_Task item_
Repeat exactly, and only, the lines from the one containing "(800, 365) = (512, 388): none -> brown ring" through the last line of the data below.

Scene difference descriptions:
BEGIN

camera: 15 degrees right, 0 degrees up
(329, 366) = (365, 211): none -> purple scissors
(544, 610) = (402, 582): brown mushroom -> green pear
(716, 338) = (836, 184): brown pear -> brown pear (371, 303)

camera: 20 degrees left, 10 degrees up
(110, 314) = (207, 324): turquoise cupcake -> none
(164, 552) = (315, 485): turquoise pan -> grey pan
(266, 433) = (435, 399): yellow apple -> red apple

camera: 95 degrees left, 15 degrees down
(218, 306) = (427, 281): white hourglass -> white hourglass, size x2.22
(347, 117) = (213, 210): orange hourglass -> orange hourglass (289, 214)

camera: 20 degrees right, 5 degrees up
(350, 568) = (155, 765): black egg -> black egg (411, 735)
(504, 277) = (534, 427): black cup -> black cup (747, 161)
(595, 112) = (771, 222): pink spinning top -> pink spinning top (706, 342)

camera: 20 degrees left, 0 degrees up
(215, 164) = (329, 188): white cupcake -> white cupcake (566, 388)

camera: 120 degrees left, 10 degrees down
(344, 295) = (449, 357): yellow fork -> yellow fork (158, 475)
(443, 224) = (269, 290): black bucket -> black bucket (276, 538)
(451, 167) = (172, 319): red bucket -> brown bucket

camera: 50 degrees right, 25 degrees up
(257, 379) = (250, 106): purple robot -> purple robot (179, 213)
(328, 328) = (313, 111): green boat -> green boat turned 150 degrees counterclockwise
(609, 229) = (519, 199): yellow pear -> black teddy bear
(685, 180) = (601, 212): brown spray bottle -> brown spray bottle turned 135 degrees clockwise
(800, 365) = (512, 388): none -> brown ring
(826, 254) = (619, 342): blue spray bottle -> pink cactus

END

_Solution to this task_
(800, 365) = (512, 388): none -> brown ring
(826, 254) = (619, 342): blue spray bottle -> pink cactus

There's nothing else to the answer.